**RECORDS TO PROCESS**
++++++++++++++++++++
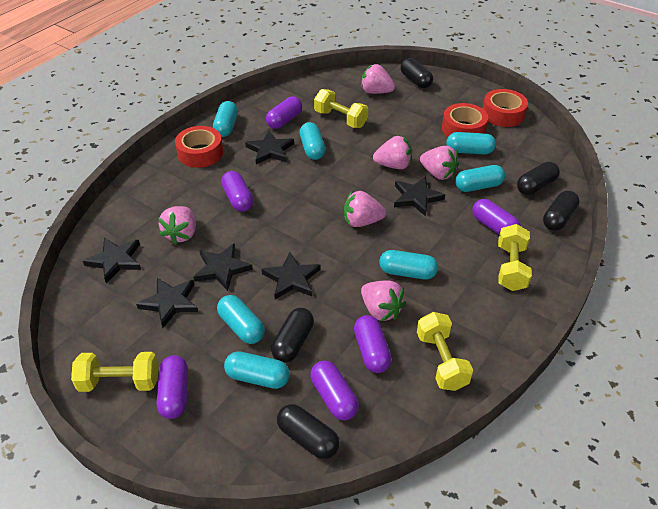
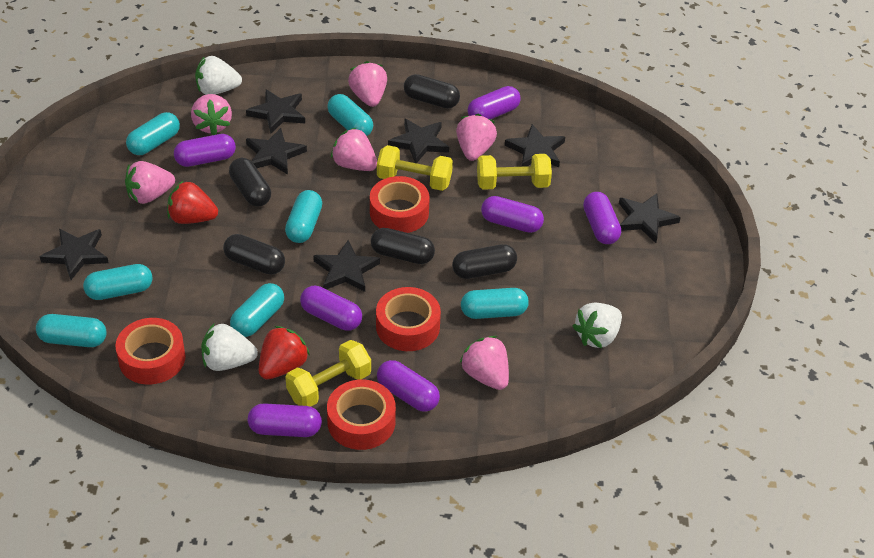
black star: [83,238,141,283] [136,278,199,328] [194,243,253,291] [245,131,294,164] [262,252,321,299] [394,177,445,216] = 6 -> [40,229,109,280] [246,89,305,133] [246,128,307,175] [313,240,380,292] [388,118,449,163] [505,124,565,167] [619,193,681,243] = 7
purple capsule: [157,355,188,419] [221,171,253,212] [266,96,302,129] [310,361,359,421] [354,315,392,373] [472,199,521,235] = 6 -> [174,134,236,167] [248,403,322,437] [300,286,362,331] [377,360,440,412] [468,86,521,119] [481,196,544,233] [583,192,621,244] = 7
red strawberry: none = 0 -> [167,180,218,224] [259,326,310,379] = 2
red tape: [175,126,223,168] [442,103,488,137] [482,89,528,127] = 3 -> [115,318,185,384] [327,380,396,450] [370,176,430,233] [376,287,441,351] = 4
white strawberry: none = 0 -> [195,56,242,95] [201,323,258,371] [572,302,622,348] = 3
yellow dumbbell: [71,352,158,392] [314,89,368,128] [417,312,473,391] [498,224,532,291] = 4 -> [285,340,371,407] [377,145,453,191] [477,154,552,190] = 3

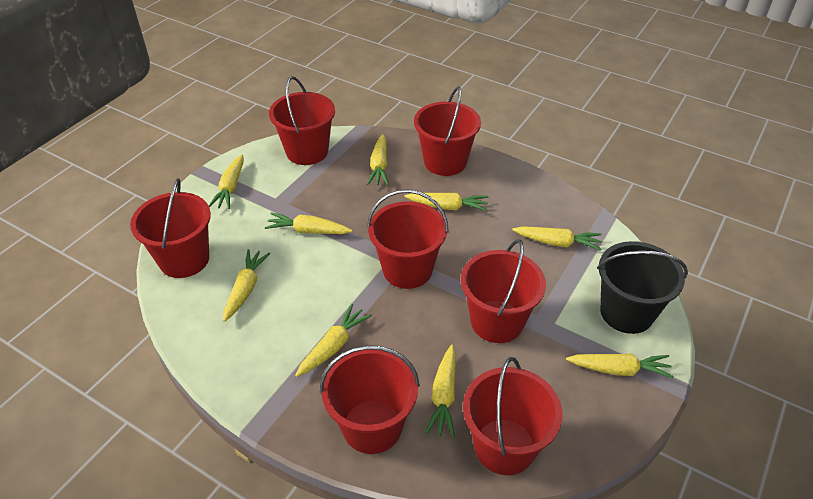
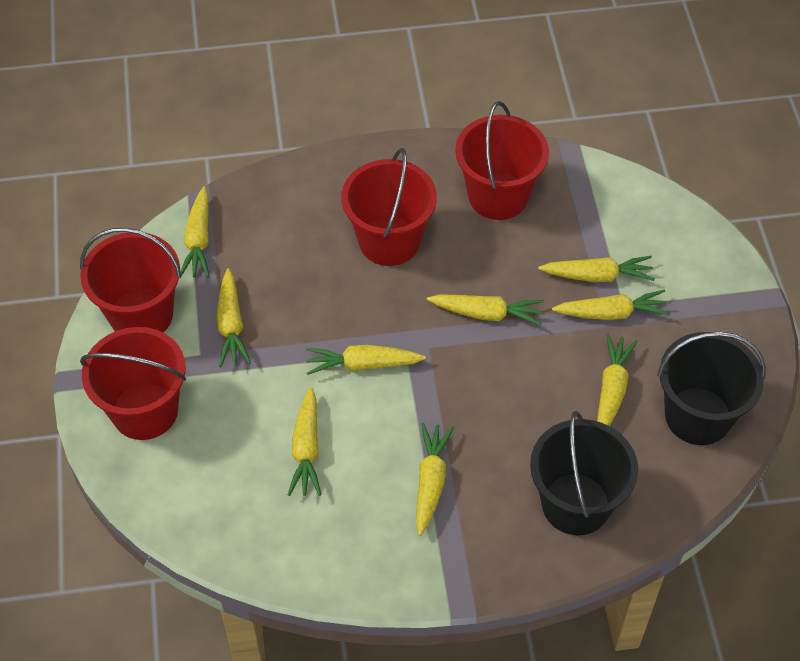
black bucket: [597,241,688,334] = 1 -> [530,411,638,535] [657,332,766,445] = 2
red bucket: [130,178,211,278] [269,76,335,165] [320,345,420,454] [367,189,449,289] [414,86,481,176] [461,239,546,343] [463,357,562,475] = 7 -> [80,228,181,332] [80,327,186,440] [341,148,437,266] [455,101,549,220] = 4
++++++++++++++++++++
**ACTIVITY**
The word to find is "black". Copy every line of the data that holds it.

**EXERCISE ANSWER**
black star: [83,238,141,283] [136,278,199,328] [194,243,253,291] [245,131,294,164] [262,252,321,299] [394,177,445,216] = 6 -> [40,229,109,280] [246,89,305,133] [246,128,307,175] [313,240,380,292] [388,118,449,163] [505,124,565,167] [619,193,681,243] = 7
black bucket: [597,241,688,334] = 1 -> [530,411,638,535] [657,332,766,445] = 2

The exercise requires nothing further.